Task
Track down every line below that holds "shoe" and copy it.

Data extract
╭──

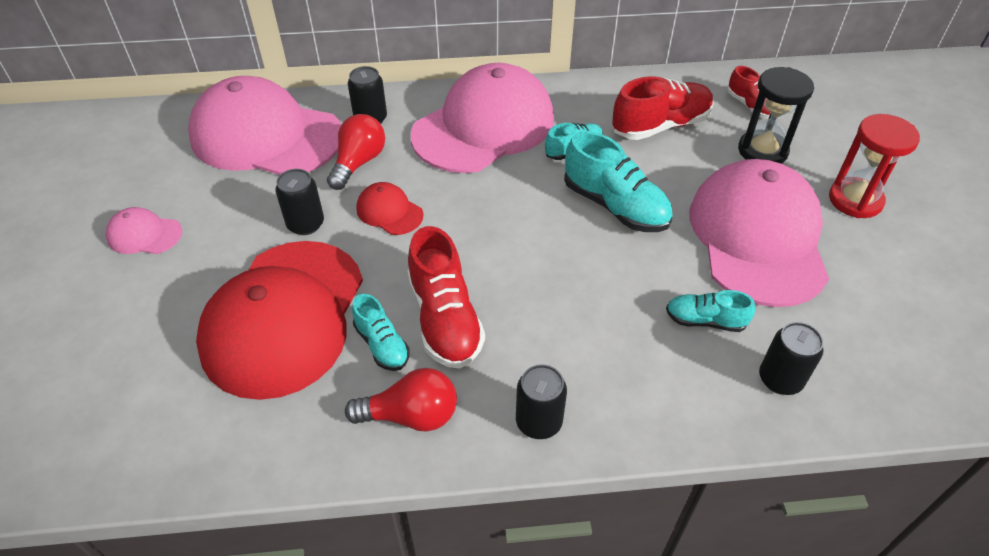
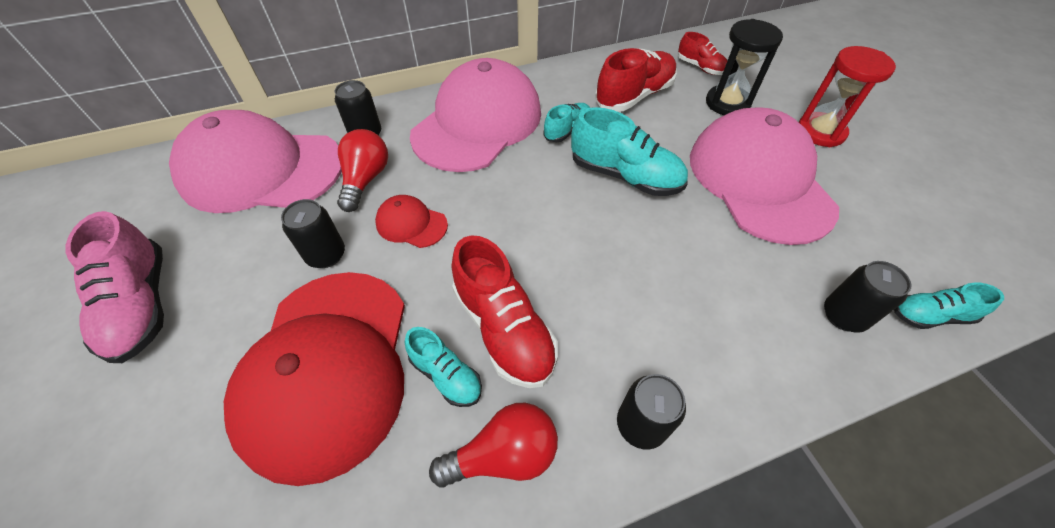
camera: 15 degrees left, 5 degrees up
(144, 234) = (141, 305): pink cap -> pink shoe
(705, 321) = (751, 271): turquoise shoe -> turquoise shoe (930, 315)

╰──
╭──

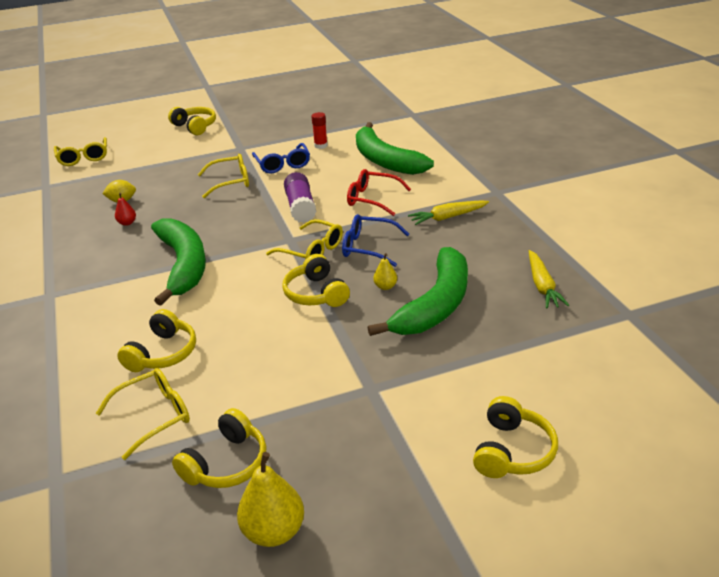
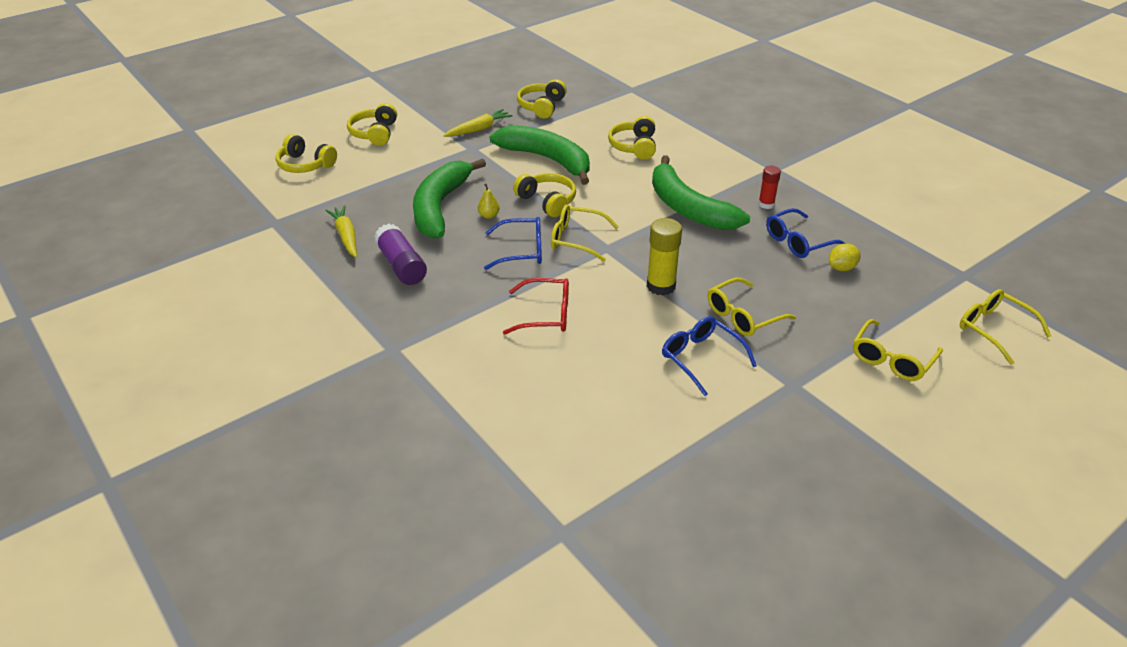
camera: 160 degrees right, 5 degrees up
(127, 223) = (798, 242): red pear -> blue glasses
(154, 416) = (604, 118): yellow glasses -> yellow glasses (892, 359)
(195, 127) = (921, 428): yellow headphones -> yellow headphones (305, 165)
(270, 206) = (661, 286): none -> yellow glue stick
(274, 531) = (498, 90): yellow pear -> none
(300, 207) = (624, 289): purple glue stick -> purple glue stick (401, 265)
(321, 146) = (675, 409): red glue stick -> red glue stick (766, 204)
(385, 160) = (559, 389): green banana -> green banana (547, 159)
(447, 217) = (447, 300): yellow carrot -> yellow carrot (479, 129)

╰──

Exercise solution
(144, 234) = (141, 305): pink cap -> pink shoe
(705, 321) = (751, 271): turquoise shoe -> turquoise shoe (930, 315)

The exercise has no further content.